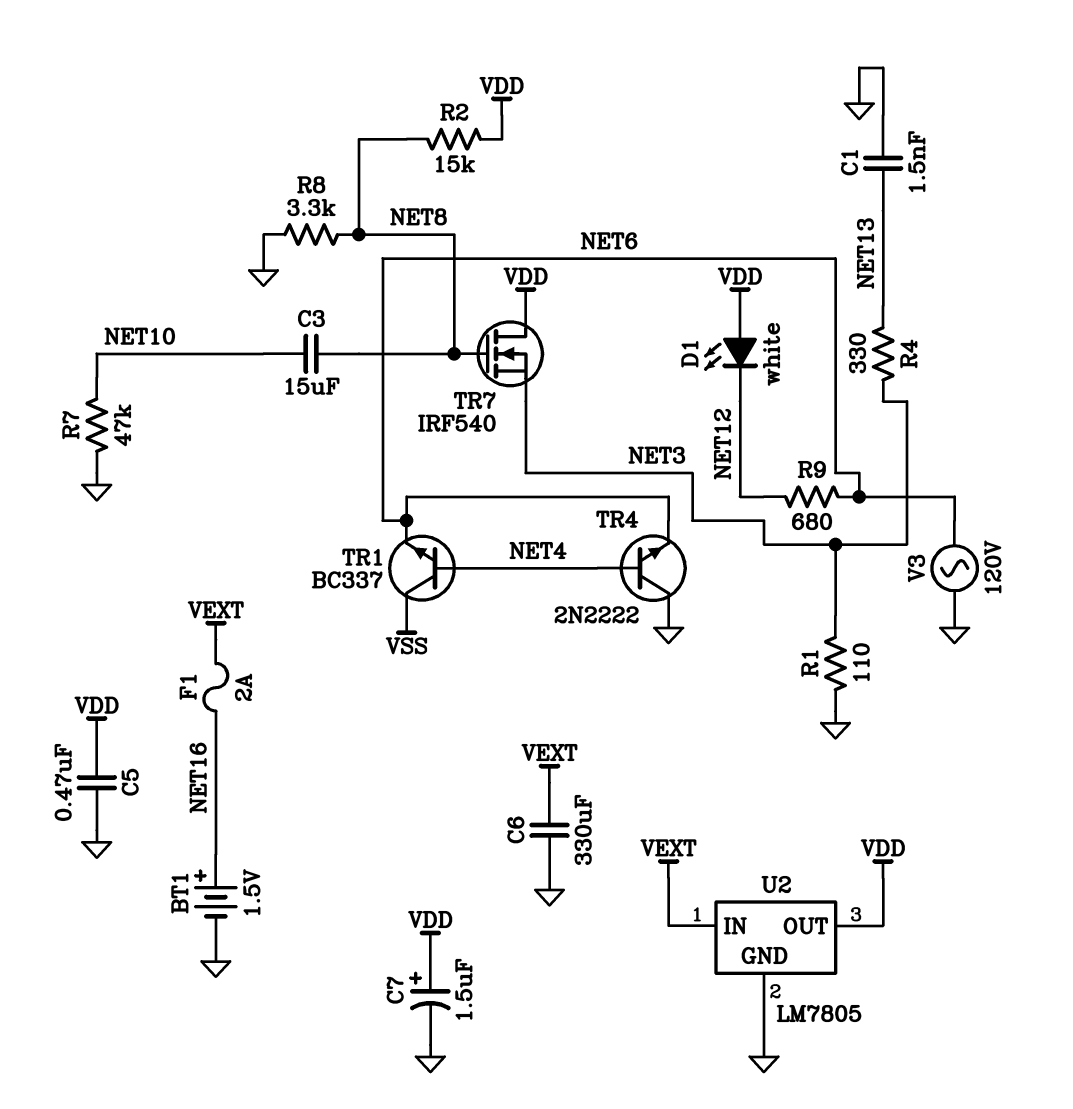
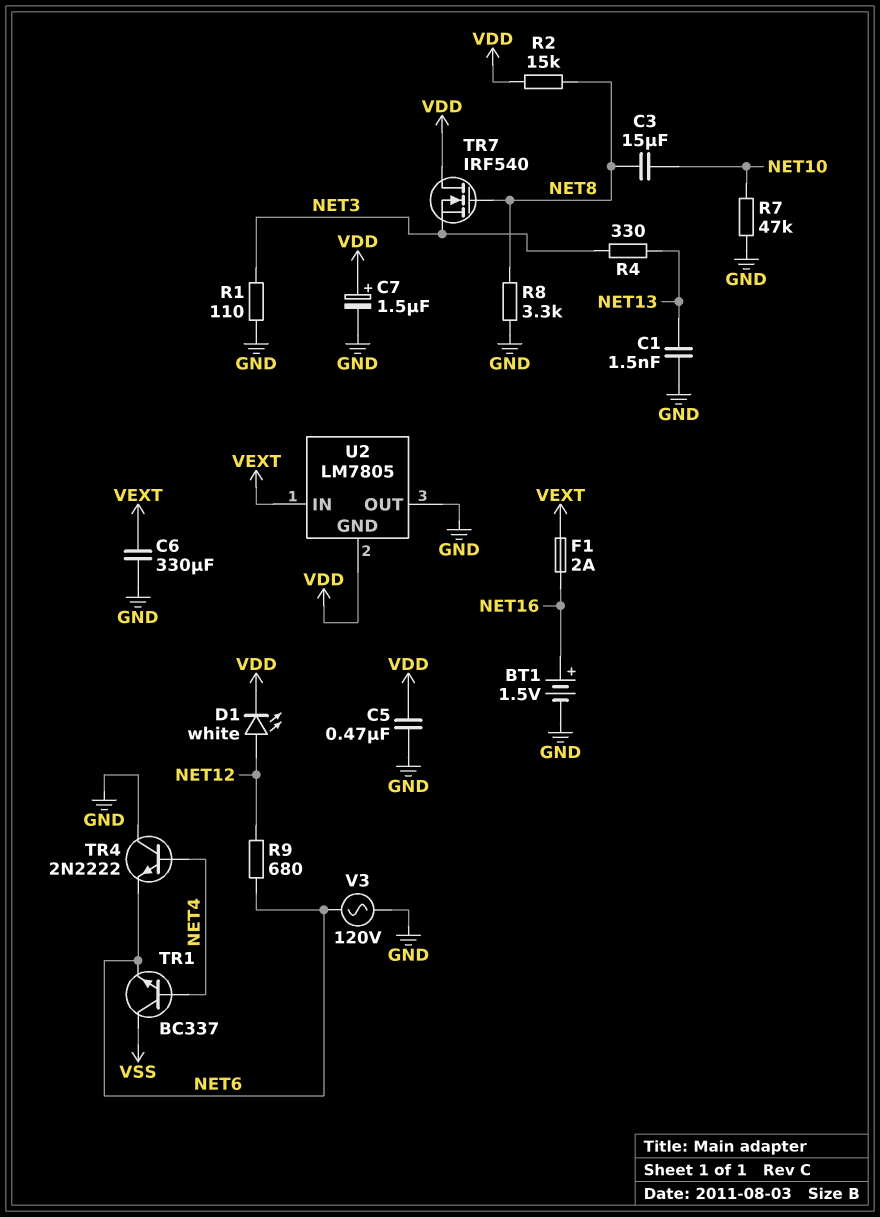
D1: LED white (A VDD, K NET12) -> LED white (A NET12, K VDD)
U2 pin GND: GND -> VDD
U2 pin OUT: VDD -> GND

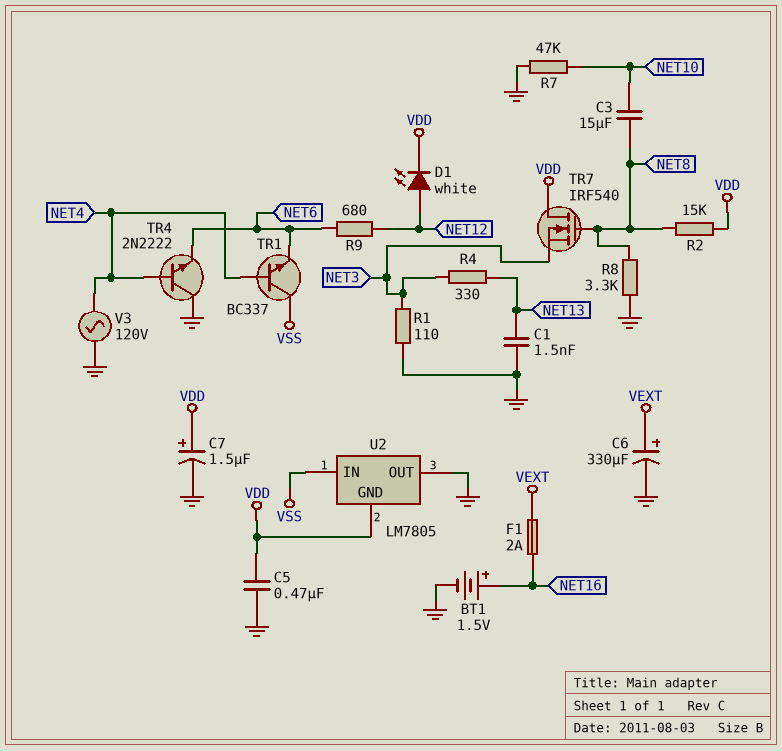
C6: 330uF (GND, VEXT) -> 330uF (plus VEXT, minus GND)
U2 pin IN: VEXT -> VSS
V3: AC 120V (GND, NET6) -> AC 120V (GND, NET4)

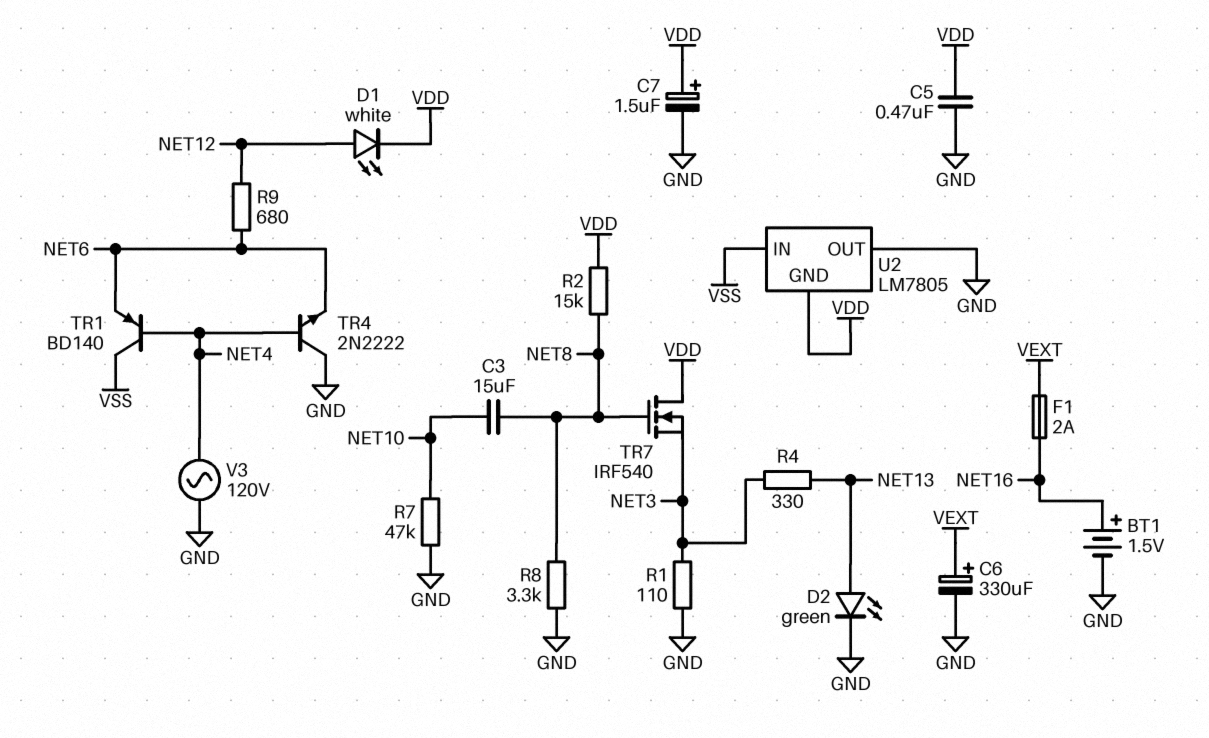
C1: 1.5nF (GND, NET13) -> none
D2: none -> LED green (A NET13, K GND)
TR1: NPN BC337 (B NET4, C VSS, E NET6) -> PNP BD140 (B NET4, C VSS, E NET6)

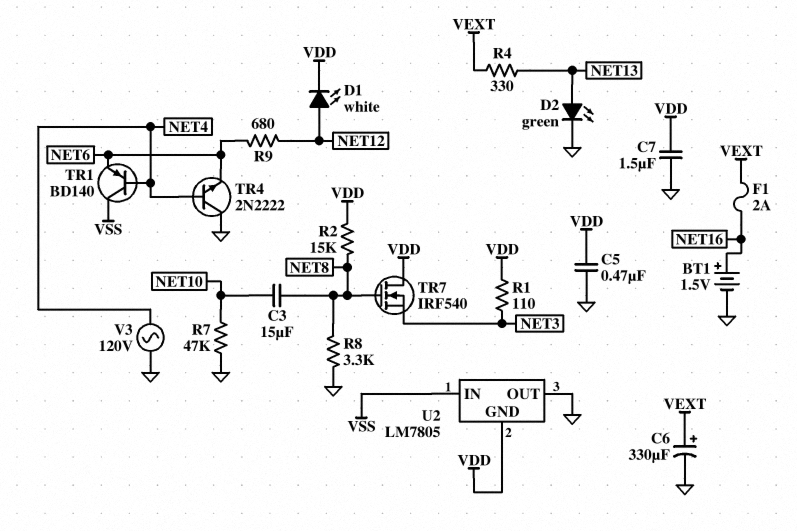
C7: 1.5uF (plus VDD, minus GND) -> 1.5uF (GND, VDD)
R1: 110 (GND, NET3) -> 110 (NET3, VDD)
R4: 330 (NET3, NET13) -> 330 (NET13, VEXT)

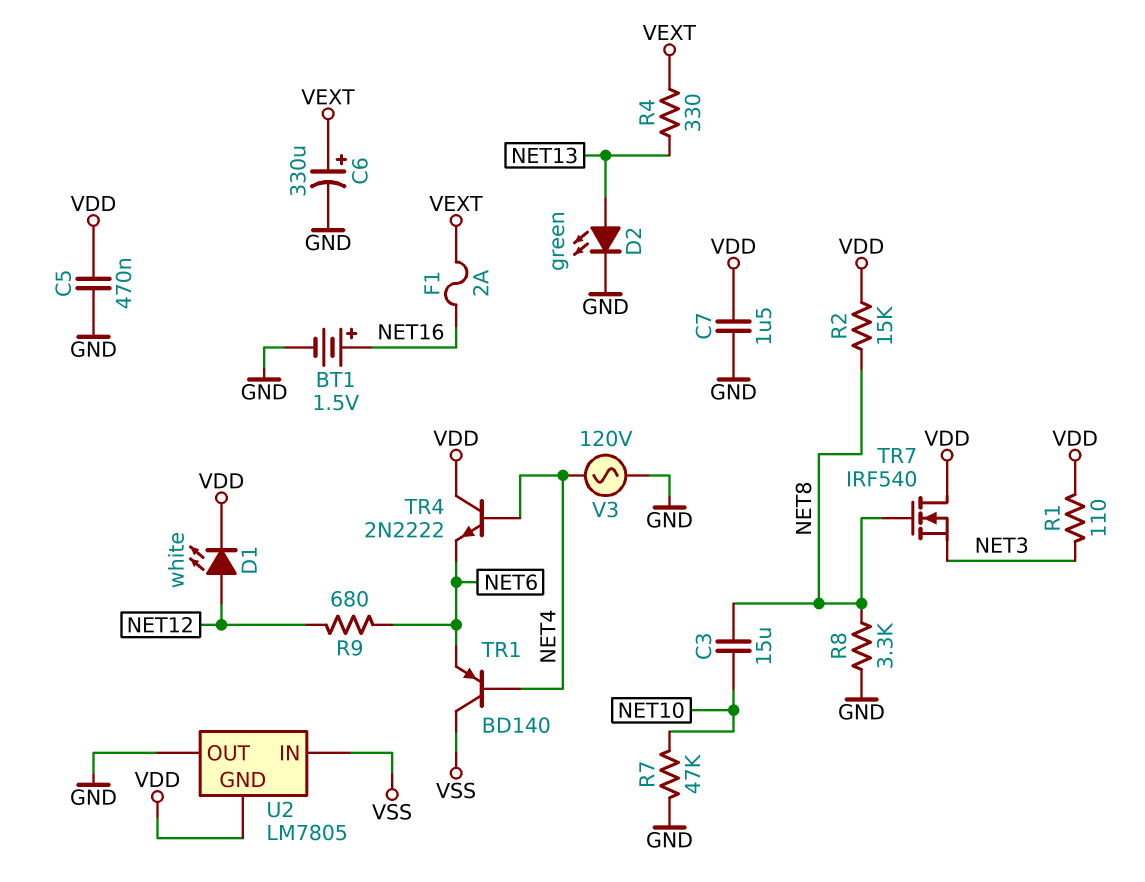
TR4: NPN 2N2222 (B NET4, C GND, E NET6) -> NPN 2N2222 (B NET4, C VDD, E NET6)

Problem requirements » Copy the listing exactly. Any image in it stays out of the copy.

Solution for this problem »
D1: LED white (A VDD, K NET12) -> LED white (A NET12, K VDD)
U2 pin GND: GND -> VDD
U2 pin OUT: VDD -> GND

C6: 330uF (GND, VEXT) -> 330uF (plus VEXT, minus GND)
U2 pin IN: VEXT -> VSS
V3: AC 120V (GND, NET6) -> AC 120V (GND, NET4)

C1: 1.5nF (GND, NET13) -> none
D2: none -> LED green (A NET13, K GND)
TR1: NPN BC337 (B NET4, C VSS, E NET6) -> PNP BD140 (B NET4, C VSS, E NET6)

C7: 1.5uF (plus VDD, minus GND) -> 1.5uF (GND, VDD)
R1: 110 (GND, NET3) -> 110 (NET3, VDD)
R4: 330 (NET3, NET13) -> 330 (NET13, VEXT)

TR4: NPN 2N2222 (B NET4, C GND, E NET6) -> NPN 2N2222 (B NET4, C VDD, E NET6)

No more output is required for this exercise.